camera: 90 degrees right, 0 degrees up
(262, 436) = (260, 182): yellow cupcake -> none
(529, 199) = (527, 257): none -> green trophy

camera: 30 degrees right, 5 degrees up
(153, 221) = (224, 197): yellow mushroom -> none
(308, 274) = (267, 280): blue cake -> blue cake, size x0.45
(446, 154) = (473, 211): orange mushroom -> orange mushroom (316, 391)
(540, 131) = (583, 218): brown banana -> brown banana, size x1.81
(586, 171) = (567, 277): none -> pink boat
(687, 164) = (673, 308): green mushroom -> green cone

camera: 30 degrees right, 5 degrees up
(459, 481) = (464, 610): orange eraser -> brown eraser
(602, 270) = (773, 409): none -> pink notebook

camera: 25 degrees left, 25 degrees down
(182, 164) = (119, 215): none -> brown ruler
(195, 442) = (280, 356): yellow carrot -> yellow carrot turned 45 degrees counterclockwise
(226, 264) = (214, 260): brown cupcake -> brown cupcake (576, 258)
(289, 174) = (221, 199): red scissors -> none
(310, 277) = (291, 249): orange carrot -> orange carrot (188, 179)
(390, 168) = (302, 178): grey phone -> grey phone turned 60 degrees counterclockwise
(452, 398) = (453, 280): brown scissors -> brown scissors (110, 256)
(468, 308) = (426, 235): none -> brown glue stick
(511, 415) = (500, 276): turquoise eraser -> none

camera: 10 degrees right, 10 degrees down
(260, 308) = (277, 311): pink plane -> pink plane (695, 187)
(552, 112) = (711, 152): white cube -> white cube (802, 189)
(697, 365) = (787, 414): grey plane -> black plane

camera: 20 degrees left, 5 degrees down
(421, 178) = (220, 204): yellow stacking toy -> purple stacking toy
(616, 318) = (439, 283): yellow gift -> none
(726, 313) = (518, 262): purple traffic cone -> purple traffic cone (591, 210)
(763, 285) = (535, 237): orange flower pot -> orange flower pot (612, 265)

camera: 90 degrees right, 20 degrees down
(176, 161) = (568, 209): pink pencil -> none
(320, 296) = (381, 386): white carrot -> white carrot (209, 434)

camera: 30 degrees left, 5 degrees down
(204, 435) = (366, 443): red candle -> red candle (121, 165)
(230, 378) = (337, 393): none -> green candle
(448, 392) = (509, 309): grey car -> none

-=-=-=-=-

• **Directions for this task**:
Reproduce every line of the material exactly.

• **Result**:
camera: 90 degrees right, 0 degrees up
(262, 436) = (260, 182): yellow cupcake -> none
(529, 199) = (527, 257): none -> green trophy

camera: 30 degrees right, 5 degrees up
(153, 221) = (224, 197): yellow mushroom -> none
(308, 274) = (267, 280): blue cake -> blue cake, size x0.45
(446, 154) = (473, 211): orange mushroom -> orange mushroom (316, 391)
(540, 131) = (583, 218): brown banana -> brown banana, size x1.81
(586, 171) = (567, 277): none -> pink boat
(687, 164) = (673, 308): green mushroom -> green cone

camera: 30 degrees right, 5 degrees up
(459, 481) = (464, 610): orange eraser -> brown eraser
(602, 270) = (773, 409): none -> pink notebook

camera: 25 degrees left, 25 degrees down
(182, 164) = (119, 215): none -> brown ruler
(195, 442) = (280, 356): yellow carrot -> yellow carrot turned 45 degrees counterclockwise
(226, 264) = (214, 260): brown cupcake -> brown cupcake (576, 258)
(289, 174) = (221, 199): red scissors -> none
(310, 277) = (291, 249): orange carrot -> orange carrot (188, 179)
(390, 168) = (302, 178): grey phone -> grey phone turned 60 degrees counterclockwise
(452, 398) = (453, 280): brown scissors -> brown scissors (110, 256)
(468, 308) = (426, 235): none -> brown glue stick
(511, 415) = (500, 276): turquoise eraser -> none

camera: 10 degrees right, 10 degrees down
(260, 308) = (277, 311): pink plane -> pink plane (695, 187)
(552, 112) = (711, 152): white cube -> white cube (802, 189)
(697, 365) = (787, 414): grey plane -> black plane

camera: 20 degrees left, 5 degrees down
(421, 178) = (220, 204): yellow stacking toy -> purple stacking toy
(616, 318) = (439, 283): yellow gift -> none
(726, 313) = (518, 262): purple traffic cone -> purple traffic cone (591, 210)
(763, 285) = (535, 237): orange flower pot -> orange flower pot (612, 265)

camera: 90 degrees right, 20 degrees down
(176, 161) = (568, 209): pink pencil -> none
(320, 296) = (381, 386): white carrot -> white carrot (209, 434)

camera: 30 degrees left, 5 degrees down
(204, 435) = (366, 443): red candle -> red candle (121, 165)
(230, 378) = (337, 393): none -> green candle
(448, 392) = (509, 309): grey car -> none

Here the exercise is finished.